▶ _THE PROBLEM_:
Lay out every line of the entries below as a Markdown table with the columns "Row" and "Line," skipping blank lines and leaving the pictures out.

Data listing
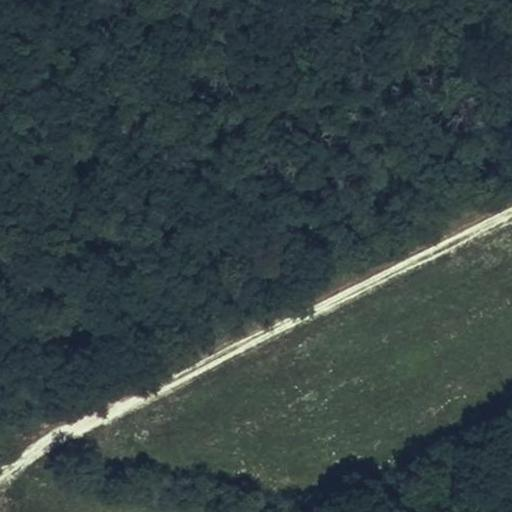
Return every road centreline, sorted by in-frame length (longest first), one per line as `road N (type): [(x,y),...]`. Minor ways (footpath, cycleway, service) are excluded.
road 1 (track): [(511,194),(165,368),(55,432),(0,477)]
road 2 (track): [(319,511),(511,416)]
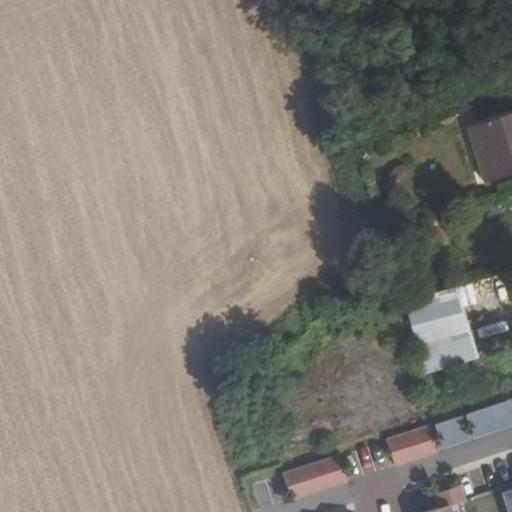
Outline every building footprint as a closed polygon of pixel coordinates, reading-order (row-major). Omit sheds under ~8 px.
[(511,111),(469,124),(484,177),(511,168),(511,111)] [(478,358),(458,292),(403,309),(423,375),(478,358)] [(427,426),(388,439),(397,466),(436,454),(427,426)] [(339,455),(282,473),(291,500),(348,482),(339,455)] [(437,491),(442,506),(451,504),(465,499),(460,484),(437,491)] [(511,511),(511,490),(502,494),(507,511),(511,511)]
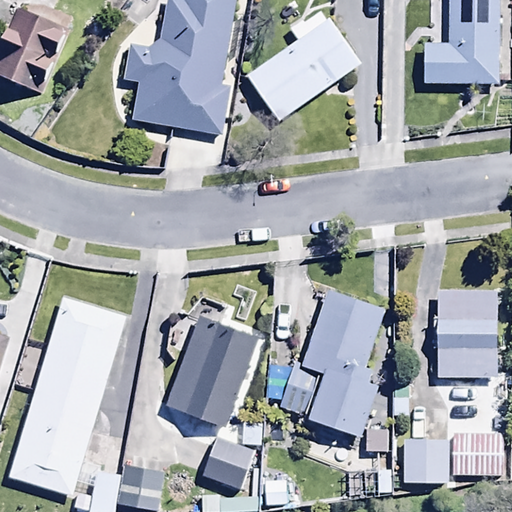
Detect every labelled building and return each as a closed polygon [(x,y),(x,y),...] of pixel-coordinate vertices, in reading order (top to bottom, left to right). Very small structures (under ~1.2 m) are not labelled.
[(220,85),(234,0),(166,0),(160,40),(149,51),(127,47),(122,79),(136,81),(129,119),(221,136),(230,87),(220,85)] [(448,0),(446,44),(427,43),(425,82),(496,86),(500,0),(448,0)] [(0,80),(38,95),(64,27),(13,7),(0,40),(0,80)] [(283,122),(360,66),(320,12),(304,24),(301,19),(290,27),(297,37),(247,73),(283,122)] [(311,282),(342,279),(341,262),(309,264),(311,282)] [(385,310),(326,290),(301,365),(295,363),(279,413),(357,439),(375,384),(362,380),(385,310)] [(496,293),(438,291),(435,376),(493,378),(496,293)] [(71,495),(124,317),(61,298),(45,354),(25,348),(13,387),(33,393),(8,477),(71,495)] [(258,339),(201,316),(165,404),(223,427),(258,339)] [(386,428),(365,428),(365,452),(385,452),(386,428)] [(346,439),(319,431),(311,458),(338,466),(346,439)] [(501,435),(451,436),(452,477),(502,476),(501,435)] [(256,452),(218,436),(202,474),(241,489),(256,452)] [(446,442),(402,442),(402,484),(445,484),(446,442)] [(155,511),(162,471),(123,465),(122,474),(117,506),(152,511),(155,511)] [(113,511),(117,506),(122,474),(96,469),(91,499),(74,496),(72,509),(89,511),(88,511),(113,511)] [(256,511),(257,496),(200,494),(199,511),(256,511)]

▶ _CORRECT ANSWER_:
| Row | Line |
|---|---|
| 1 | Return every road centreline, sorted by in-frame length (longest first), one per line as `road N (type): [(x,y),...]`. Minor ways (footpath, cycleway, service) are excluded. |
| 2 | road 1 (track): [(511,194),(165,368),(55,432),(0,477)] |
| 3 | road 2 (track): [(319,511),(511,416)] |
| 4 | Outline every building footprint as a closed polygon of pixel coordinates, reading-order (row-major). Omit sheds under ~8 px. |
| 5 | [(511,111),(469,124),(484,177),(511,168),(511,111)] [(478,358),(458,292),(403,309),(423,375),(478,358)] [(427,426),(388,439),(397,466),(436,454),(427,426)] [(339,455),(282,473),(291,500),(348,482),(339,455)] [(437,491),(442,506),(451,504),(465,499),(460,484),(437,491)] [(511,511),(511,490),(502,494),(507,511),(511,511)] |
| 6 | Detect every labelled building and return each as a closed polygon [(x,y),(x,y),...] of pixel-coordinate vertices, in reading order (top to bottom, left to right). Very small structures (under ~1.2 m) are not labelled. |
| 7 | [(220,85),(234,0),(166,0),(160,40),(149,51),(127,47),(122,79),(136,81),(129,119),(221,136),(230,87),(220,85)] [(448,0),(446,44),(427,43),(425,82),(496,86),(500,0),(448,0)] [(0,80),(38,95),(64,27),(13,7),(0,40),(0,80)] [(283,122),(360,66),(320,12),(304,24),(301,19),(290,27),(297,37),(247,73),(283,122)] [(311,282),(342,279),(341,262),(309,264),(311,282)] [(385,310),(326,290),(301,365),(295,363),(279,413),(357,439),(375,384),(362,380),(385,310)] [(496,293),(438,291),(435,376),(493,378),(496,293)] [(71,495),(124,317),(61,298),(45,354),(25,348),(13,387),(33,393),(8,477),(71,495)] [(258,339),(201,316),(165,404),(223,427),(258,339)] [(386,428),(365,428),(365,452),(385,452),(386,428)] [(346,439),(319,431),(311,458),(338,466),(346,439)] [(501,435),(451,436),(452,477),(502,476),(501,435)] [(256,452),(218,436),(202,474),(241,489),(256,452)] [(446,442),(402,442),(402,484),(445,484),(446,442)] [(155,511),(162,471),(123,465),(122,474),(117,506),(152,511),(155,511)] [(113,511),(117,506),(122,474),(96,469),(91,499),(74,496),(72,509),(89,511),(88,511),(113,511)] [(256,511),(257,496),(200,494),(199,511),(256,511)] |